▸ **Exercise objective**:
Restate, in full and unchanged, the entries that follow, but not their pictures.

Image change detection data
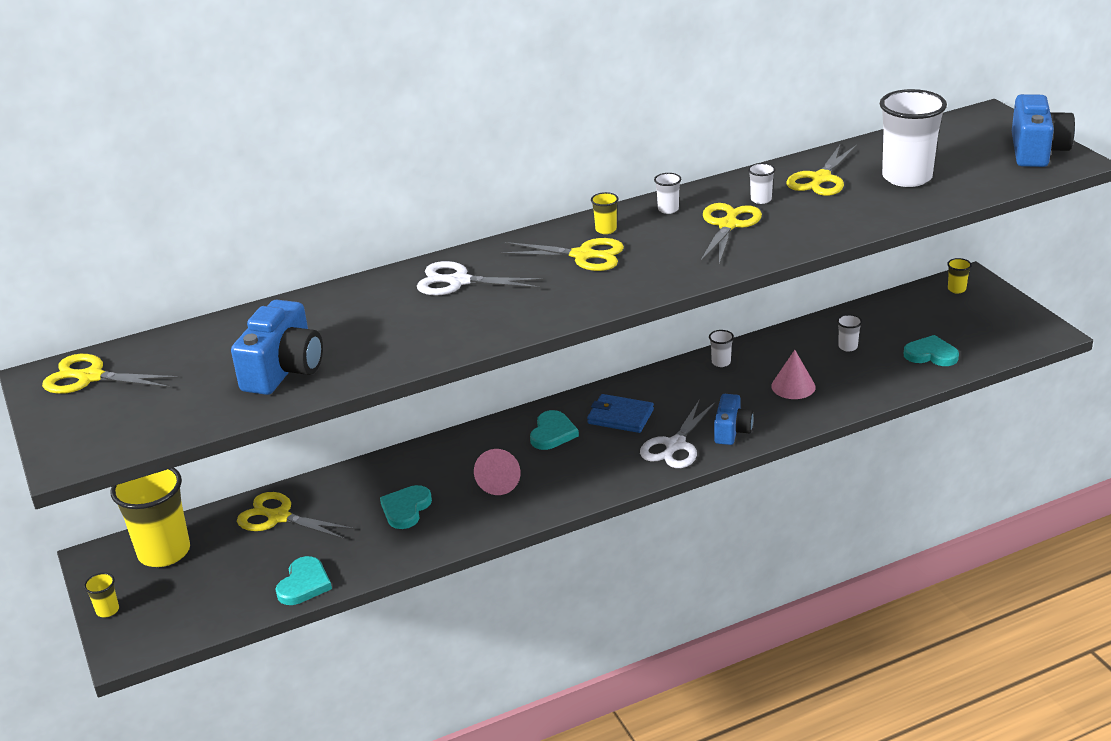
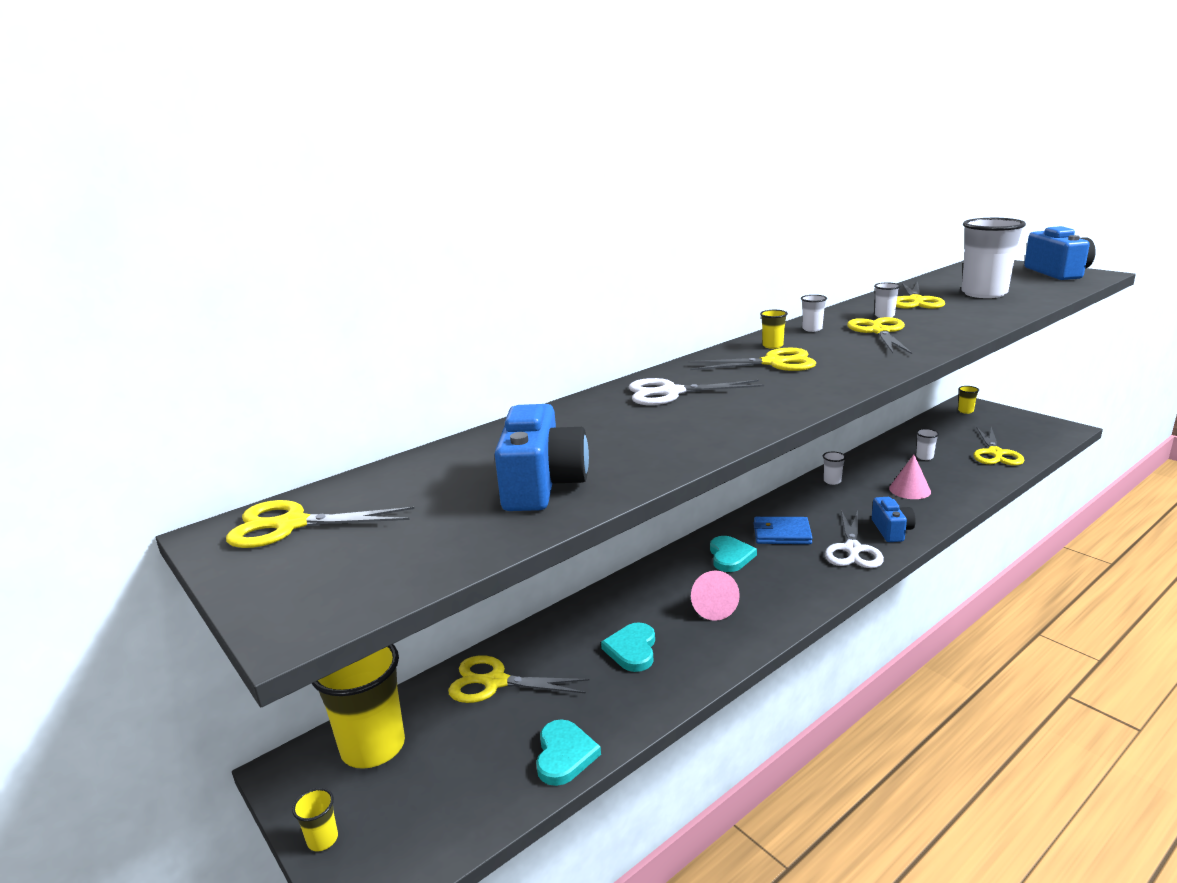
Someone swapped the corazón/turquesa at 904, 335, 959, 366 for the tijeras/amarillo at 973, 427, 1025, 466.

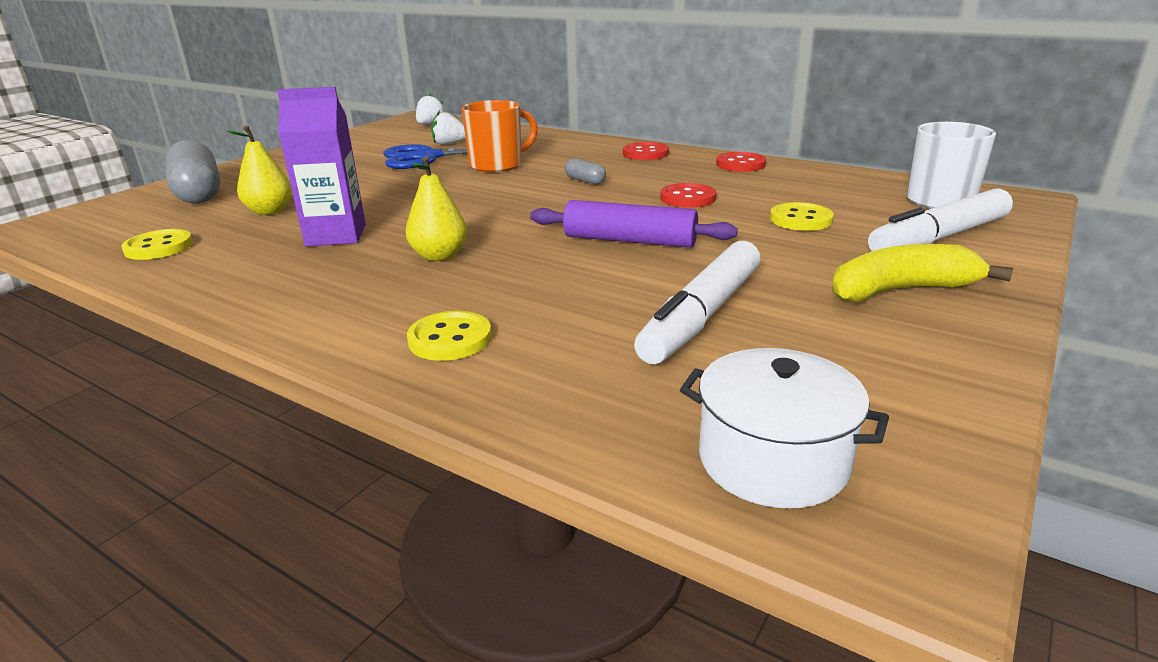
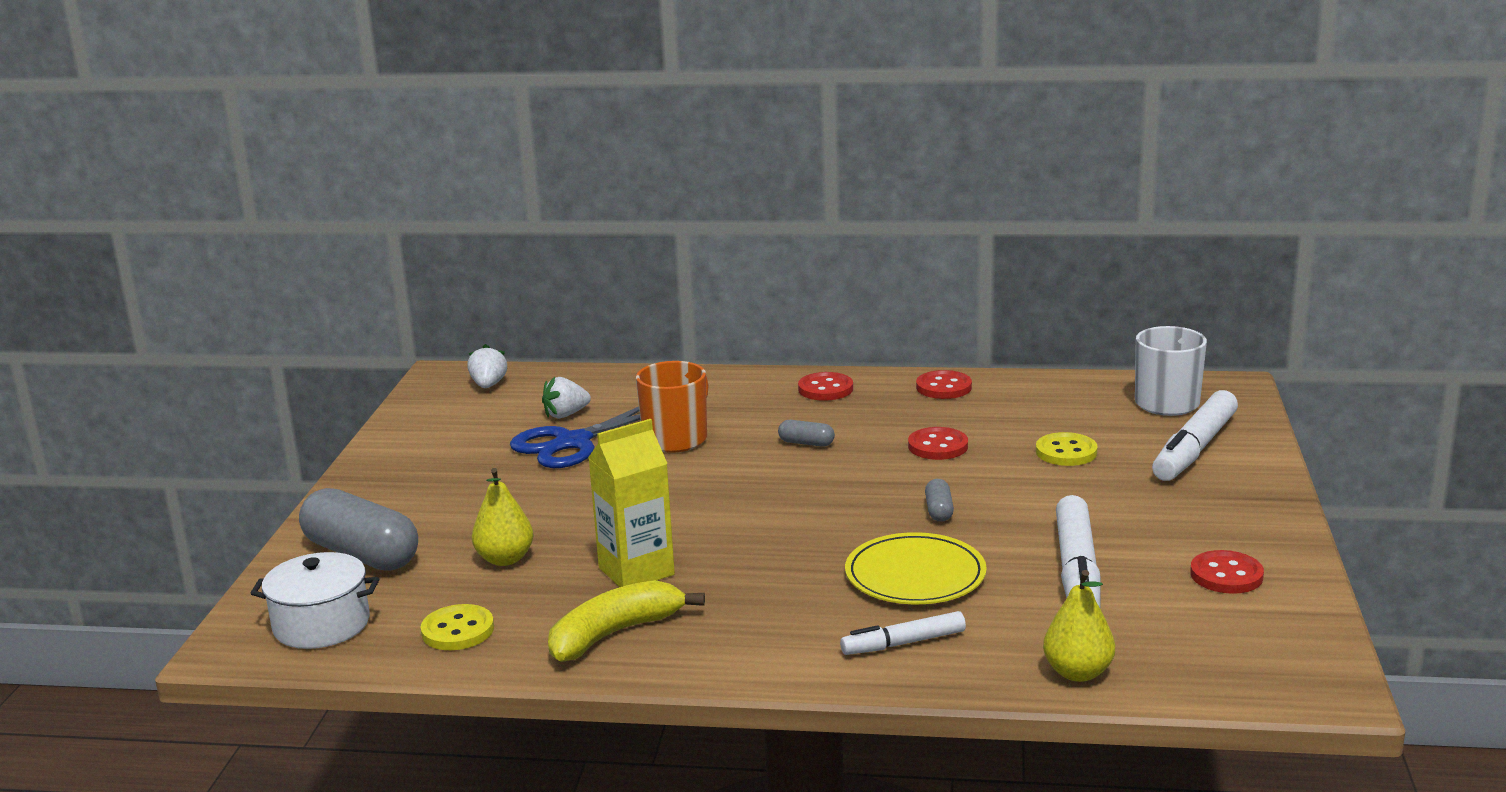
Someone put down the plato/amarillo at 845, 532, 987, 604.
Someone put down the botón/rojo at 1190, 550, 1264, 594.
Someone carried the pera/amarillo from 406, 156, 467, 261 to 1043, 570, 1115, 682.
Someone carried the olla/blanco from 680, 348, 889, 508 to 250, 552, 379, 649.
Someone carried the plátano/amarillo from 832, 244, 1013, 302 to 548, 580, 705, 662.
Someone swapped the botón/amarillo at 407, 311, 492, 361 for the rotulador/blanco at 840, 611, 966, 655.
Someone swapped the rodillo/morado at 530, 200, 738, 248 for the cápsula/gris at 925, 479, 954, 522.
Someone repainted the cartón de leche/morado at 277, 87, 366, 247, which became the cartón de leche/amarillo at 588, 419, 675, 587.

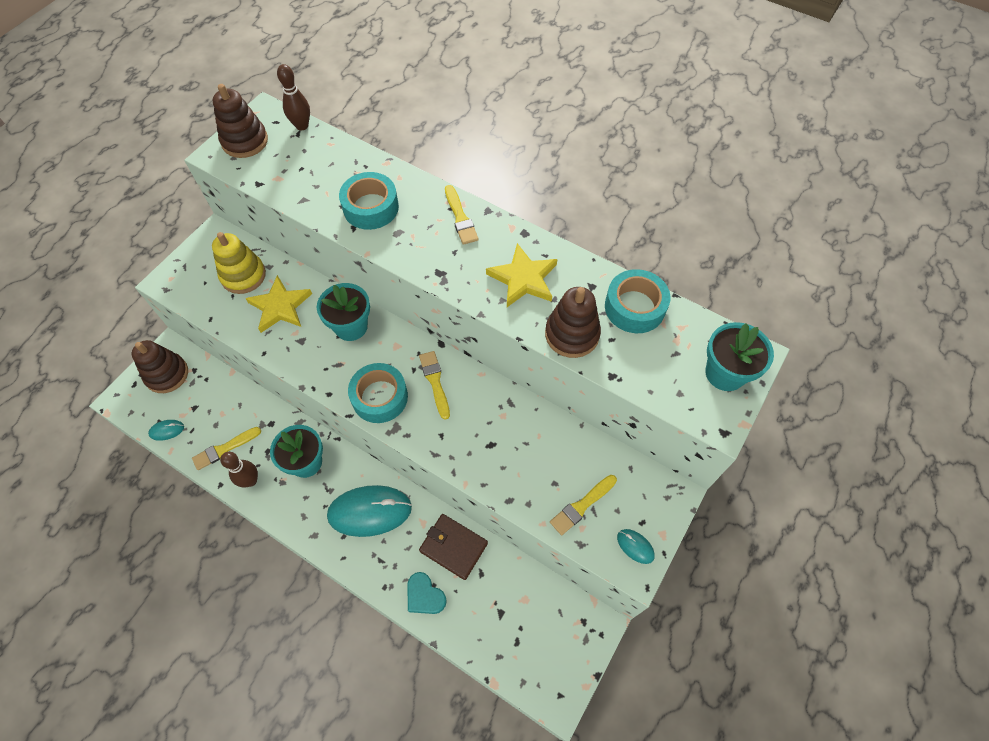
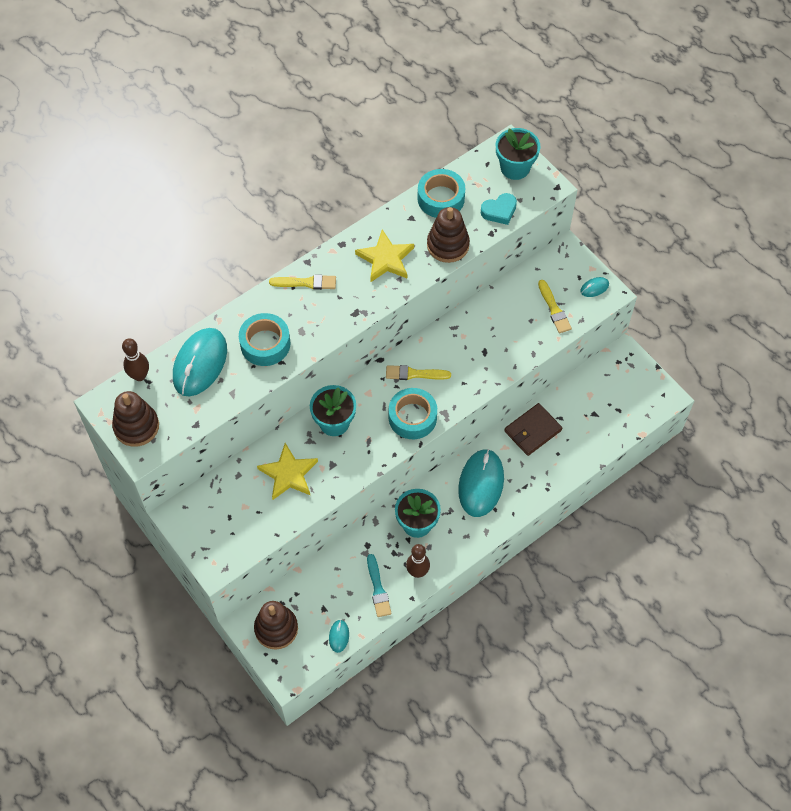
Someone took away the juguete apilable/amarillo at 212, 232, 266, 294.
Someone put down the ratón/turquesa at 173, 328, 227, 397.
Someone carried the corazón/turquesa from 407, 572, 447, 614 to 481, 193, 517, 225.
Someone repainted the pincel/amarillo at 192, 427, 261, 470, which became the pincel/turquesa at 367, 554, 391, 617.

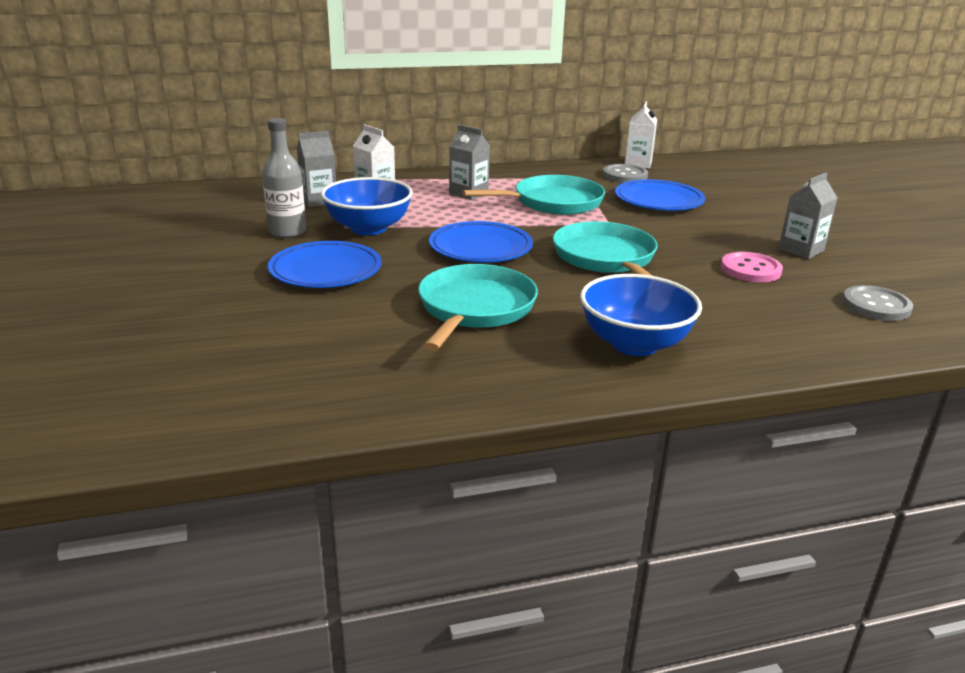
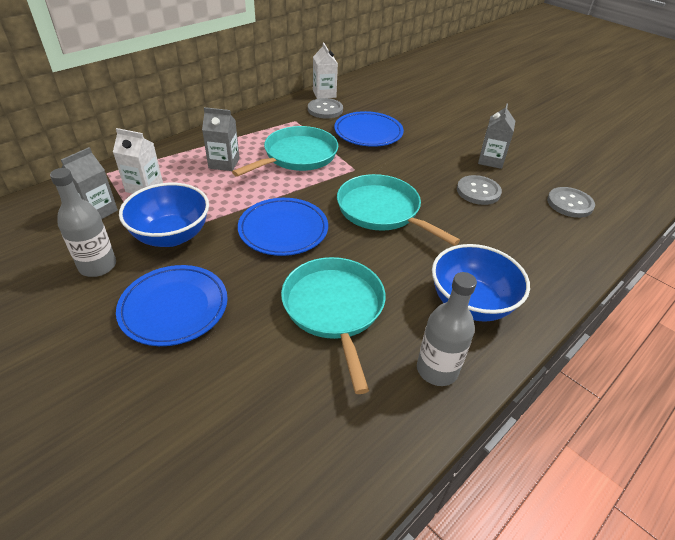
Someone put down the botella/gris at 417, 272, 477, 386.
Someone repainted the botón/rosa at 721, 252, 783, 282, which became the botón/gris at 457, 175, 502, 205.

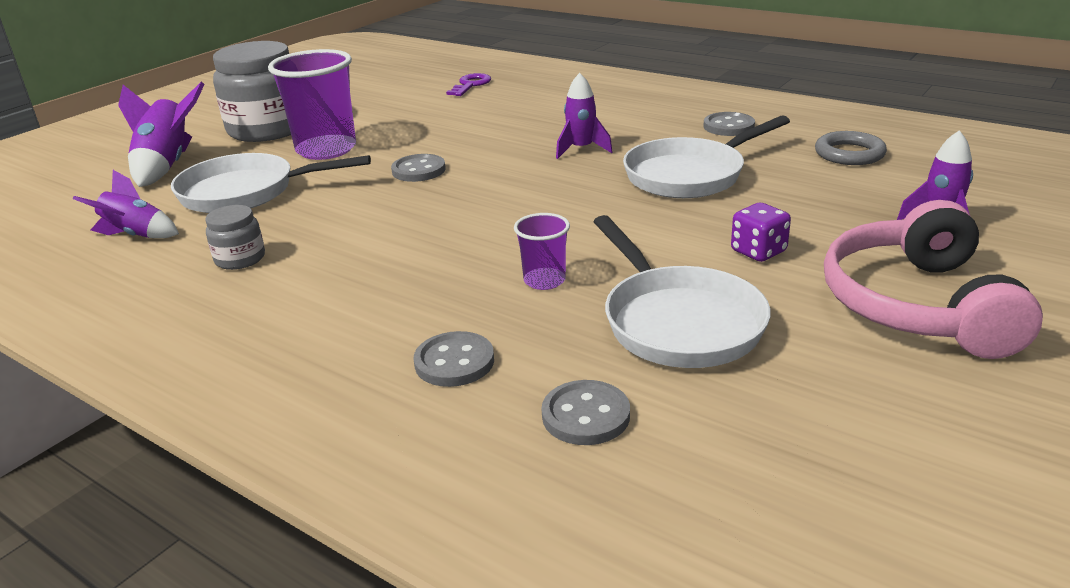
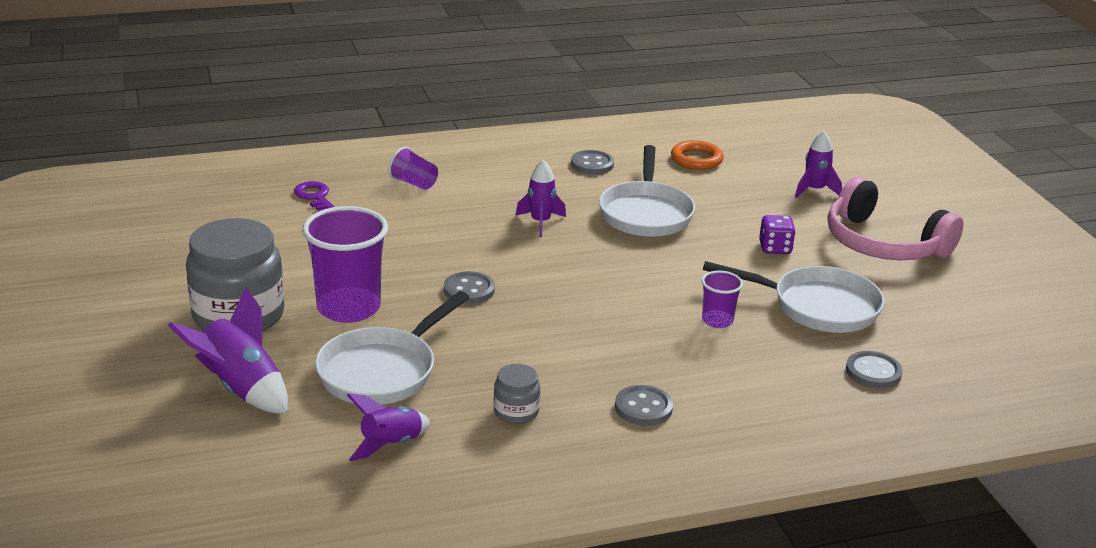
Someone put down the vaso/morado at 389, 147, 438, 190.
Someone carried the botón/gris from 413, 331, 494, 387 to 615, 385, 673, 426.
Someone repainted the anillo/gris at 815, 131, 887, 165, which became the anillo/naranja at 671, 140, 724, 170.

▸ **Answer box**:
Someone swapped the corazón/turquesa at 904, 335, 959, 366 for the tijeras/amarillo at 973, 427, 1025, 466.

Someone put down the plato/amarillo at 845, 532, 987, 604.
Someone put down the botón/rojo at 1190, 550, 1264, 594.
Someone carried the pera/amarillo from 406, 156, 467, 261 to 1043, 570, 1115, 682.
Someone carried the olla/blanco from 680, 348, 889, 508 to 250, 552, 379, 649.
Someone carried the plátano/amarillo from 832, 244, 1013, 302 to 548, 580, 705, 662.
Someone swapped the botón/amarillo at 407, 311, 492, 361 for the rotulador/blanco at 840, 611, 966, 655.
Someone swapped the rodillo/morado at 530, 200, 738, 248 for the cápsula/gris at 925, 479, 954, 522.
Someone repainted the cartón de leche/morado at 277, 87, 366, 247, which became the cartón de leche/amarillo at 588, 419, 675, 587.

Someone took away the juguete apilable/amarillo at 212, 232, 266, 294.
Someone put down the ratón/turquesa at 173, 328, 227, 397.
Someone carried the corazón/turquesa from 407, 572, 447, 614 to 481, 193, 517, 225.
Someone repainted the pincel/amarillo at 192, 427, 261, 470, which became the pincel/turquesa at 367, 554, 391, 617.

Someone put down the botella/gris at 417, 272, 477, 386.
Someone repainted the botón/rosa at 721, 252, 783, 282, which became the botón/gris at 457, 175, 502, 205.

Someone put down the vaso/morado at 389, 147, 438, 190.
Someone carried the botón/gris from 413, 331, 494, 387 to 615, 385, 673, 426.
Someone repainted the anillo/gris at 815, 131, 887, 165, which became the anillo/naranja at 671, 140, 724, 170.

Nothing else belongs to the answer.